§ Task instructions: Extract each line of the listing below that contains the string "kern". Uppercase and lowercase letters count as different.
※
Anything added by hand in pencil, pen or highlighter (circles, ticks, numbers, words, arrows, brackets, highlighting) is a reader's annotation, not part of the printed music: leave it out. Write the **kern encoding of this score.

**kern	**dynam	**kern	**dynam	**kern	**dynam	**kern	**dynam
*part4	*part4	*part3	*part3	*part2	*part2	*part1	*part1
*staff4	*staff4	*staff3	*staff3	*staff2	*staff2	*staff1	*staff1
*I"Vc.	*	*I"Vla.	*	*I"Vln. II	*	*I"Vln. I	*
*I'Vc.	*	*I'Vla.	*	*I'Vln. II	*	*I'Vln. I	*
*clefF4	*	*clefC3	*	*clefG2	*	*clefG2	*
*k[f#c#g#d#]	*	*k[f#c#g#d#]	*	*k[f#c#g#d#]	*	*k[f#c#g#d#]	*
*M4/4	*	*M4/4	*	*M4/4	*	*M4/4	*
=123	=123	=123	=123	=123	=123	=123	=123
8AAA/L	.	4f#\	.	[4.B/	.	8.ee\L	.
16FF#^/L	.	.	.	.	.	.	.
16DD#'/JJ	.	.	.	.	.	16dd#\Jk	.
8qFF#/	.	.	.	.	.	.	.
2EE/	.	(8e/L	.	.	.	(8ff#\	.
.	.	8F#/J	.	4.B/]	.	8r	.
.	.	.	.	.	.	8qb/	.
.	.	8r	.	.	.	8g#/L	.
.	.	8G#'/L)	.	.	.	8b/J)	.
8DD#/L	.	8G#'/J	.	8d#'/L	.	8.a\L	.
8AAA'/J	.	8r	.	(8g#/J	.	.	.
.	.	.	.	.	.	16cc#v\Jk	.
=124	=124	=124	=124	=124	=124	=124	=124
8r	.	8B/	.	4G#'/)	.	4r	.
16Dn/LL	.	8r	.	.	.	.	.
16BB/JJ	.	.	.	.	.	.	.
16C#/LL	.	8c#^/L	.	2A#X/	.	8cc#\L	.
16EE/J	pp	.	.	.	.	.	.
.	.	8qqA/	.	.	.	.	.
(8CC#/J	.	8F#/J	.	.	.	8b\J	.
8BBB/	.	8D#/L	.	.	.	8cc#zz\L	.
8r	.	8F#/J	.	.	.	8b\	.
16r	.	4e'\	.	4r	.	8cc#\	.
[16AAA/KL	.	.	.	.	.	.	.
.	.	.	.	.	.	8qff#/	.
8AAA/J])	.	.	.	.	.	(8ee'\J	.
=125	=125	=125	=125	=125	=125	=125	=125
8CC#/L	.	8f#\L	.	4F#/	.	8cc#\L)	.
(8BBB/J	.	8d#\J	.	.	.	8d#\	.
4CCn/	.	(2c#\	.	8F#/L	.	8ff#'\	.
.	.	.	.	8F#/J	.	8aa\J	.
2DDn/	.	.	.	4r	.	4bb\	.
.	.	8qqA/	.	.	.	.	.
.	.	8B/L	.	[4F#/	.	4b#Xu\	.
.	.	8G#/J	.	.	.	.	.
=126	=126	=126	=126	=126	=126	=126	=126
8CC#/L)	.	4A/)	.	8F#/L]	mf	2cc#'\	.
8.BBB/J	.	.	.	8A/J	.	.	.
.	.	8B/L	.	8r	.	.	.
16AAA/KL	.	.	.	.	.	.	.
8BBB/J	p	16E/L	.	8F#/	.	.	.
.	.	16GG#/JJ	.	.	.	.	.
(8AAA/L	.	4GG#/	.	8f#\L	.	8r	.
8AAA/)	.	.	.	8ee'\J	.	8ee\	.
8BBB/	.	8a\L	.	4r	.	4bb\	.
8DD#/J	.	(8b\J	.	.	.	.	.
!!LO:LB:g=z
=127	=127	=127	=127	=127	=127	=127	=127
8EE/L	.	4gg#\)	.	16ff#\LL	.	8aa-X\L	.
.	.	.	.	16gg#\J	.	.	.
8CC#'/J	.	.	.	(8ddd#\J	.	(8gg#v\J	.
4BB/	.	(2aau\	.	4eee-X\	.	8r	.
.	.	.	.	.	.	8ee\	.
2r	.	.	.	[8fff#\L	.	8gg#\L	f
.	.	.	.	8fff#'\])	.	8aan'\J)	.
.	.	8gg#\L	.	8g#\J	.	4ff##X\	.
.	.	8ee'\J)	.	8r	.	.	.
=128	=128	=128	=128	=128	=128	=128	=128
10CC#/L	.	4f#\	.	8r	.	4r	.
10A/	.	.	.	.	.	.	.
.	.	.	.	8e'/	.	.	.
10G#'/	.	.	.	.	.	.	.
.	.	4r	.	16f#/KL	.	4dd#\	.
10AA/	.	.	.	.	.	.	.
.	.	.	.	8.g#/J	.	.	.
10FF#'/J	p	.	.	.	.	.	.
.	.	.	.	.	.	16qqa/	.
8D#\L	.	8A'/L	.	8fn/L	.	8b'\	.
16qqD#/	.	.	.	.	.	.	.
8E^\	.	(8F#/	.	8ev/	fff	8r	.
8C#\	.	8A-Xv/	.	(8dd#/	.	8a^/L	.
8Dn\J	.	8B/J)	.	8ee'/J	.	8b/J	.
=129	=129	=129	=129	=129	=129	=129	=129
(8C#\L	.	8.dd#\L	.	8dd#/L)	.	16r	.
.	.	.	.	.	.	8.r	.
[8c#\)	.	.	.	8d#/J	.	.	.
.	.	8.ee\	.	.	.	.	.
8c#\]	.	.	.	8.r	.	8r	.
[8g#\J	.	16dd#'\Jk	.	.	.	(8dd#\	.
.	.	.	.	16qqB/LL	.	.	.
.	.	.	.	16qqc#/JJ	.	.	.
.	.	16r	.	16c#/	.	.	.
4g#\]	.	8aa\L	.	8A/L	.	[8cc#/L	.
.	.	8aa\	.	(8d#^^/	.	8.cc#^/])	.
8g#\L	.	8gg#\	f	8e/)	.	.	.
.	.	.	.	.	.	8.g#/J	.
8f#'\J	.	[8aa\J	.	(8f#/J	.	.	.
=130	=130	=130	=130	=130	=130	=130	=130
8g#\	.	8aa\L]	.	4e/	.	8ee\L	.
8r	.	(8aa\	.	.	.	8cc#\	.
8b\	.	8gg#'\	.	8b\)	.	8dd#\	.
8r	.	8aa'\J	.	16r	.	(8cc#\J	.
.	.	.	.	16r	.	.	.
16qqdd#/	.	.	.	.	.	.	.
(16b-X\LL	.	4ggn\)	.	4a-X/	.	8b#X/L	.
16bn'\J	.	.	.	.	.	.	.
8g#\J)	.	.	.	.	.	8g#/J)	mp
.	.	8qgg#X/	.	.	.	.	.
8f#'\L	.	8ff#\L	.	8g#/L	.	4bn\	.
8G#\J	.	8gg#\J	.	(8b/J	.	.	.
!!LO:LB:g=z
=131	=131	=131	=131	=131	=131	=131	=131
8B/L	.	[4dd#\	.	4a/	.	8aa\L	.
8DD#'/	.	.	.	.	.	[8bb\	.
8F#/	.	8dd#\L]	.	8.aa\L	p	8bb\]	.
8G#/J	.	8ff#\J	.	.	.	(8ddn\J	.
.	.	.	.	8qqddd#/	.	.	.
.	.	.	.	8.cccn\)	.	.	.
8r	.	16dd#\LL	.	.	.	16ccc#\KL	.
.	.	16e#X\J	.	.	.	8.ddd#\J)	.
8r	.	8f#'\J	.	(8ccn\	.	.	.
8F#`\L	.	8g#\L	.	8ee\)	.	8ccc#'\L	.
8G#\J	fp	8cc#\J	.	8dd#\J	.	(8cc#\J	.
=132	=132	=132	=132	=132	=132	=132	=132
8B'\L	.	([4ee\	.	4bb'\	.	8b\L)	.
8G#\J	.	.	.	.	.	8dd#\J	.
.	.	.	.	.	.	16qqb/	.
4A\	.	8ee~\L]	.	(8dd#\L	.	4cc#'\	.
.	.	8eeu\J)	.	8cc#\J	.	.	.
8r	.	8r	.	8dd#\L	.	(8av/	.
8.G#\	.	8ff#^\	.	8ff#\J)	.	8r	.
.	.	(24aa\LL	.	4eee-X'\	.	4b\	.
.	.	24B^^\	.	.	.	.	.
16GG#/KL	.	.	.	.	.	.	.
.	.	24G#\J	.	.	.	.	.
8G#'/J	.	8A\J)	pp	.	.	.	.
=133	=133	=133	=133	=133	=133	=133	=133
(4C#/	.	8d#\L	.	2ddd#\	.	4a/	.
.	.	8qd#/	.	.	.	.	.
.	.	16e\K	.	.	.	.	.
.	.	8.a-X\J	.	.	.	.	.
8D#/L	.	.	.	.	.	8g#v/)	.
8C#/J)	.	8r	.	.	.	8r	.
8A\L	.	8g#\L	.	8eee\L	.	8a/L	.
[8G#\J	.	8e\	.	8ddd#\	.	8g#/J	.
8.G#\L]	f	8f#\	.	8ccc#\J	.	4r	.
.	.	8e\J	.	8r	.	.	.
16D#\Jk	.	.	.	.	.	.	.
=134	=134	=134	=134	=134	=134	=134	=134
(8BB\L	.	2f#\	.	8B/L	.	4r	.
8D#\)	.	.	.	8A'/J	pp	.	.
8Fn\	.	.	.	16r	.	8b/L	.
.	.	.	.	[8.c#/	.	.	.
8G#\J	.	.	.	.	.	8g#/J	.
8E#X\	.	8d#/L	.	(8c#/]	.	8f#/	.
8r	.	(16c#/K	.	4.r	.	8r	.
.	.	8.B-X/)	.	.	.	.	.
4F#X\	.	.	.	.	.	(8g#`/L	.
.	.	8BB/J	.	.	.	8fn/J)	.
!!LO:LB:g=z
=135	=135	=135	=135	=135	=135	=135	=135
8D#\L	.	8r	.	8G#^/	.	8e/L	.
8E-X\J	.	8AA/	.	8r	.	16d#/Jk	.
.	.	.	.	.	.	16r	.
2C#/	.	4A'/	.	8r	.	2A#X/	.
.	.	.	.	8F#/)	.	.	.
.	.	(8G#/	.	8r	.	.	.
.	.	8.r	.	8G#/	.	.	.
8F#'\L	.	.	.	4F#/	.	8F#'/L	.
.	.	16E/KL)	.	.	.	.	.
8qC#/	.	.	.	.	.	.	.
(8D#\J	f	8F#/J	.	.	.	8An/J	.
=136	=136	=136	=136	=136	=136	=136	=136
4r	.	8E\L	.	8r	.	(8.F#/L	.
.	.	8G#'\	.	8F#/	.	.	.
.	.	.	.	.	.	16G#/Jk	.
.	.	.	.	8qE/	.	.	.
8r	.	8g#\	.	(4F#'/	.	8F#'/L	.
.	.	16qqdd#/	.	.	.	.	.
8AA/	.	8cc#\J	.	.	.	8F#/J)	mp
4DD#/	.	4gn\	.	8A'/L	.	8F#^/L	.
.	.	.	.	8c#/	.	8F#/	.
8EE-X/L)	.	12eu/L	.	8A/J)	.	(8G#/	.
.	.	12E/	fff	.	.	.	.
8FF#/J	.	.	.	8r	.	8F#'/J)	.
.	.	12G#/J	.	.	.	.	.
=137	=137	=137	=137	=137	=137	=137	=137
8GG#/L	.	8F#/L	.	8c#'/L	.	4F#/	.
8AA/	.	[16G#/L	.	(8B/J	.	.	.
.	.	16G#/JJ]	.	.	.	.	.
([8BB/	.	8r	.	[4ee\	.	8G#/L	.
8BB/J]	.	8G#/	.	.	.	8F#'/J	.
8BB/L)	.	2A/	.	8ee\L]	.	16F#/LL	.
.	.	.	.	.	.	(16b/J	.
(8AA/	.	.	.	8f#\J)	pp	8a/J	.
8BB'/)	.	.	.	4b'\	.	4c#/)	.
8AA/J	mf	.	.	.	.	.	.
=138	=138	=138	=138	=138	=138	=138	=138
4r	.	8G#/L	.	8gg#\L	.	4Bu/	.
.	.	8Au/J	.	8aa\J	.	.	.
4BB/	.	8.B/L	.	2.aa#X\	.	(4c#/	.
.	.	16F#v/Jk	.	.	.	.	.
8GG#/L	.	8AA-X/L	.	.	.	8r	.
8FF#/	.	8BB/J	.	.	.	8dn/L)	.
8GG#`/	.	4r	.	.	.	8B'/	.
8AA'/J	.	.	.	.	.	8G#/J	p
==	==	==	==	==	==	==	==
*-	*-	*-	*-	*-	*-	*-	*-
※
§ Solution to this problem:
Anything added by hand in pencil, pen or highlighter (circles, ticks, numbers, words, arrows, brackets, highlighting) is a reader's annotation, not part of the printed music: leave it out. Write the **kern encoding of this score.
**kern	**dynam	**kern	**dynam	**kern	**dynam	**kern	**dynam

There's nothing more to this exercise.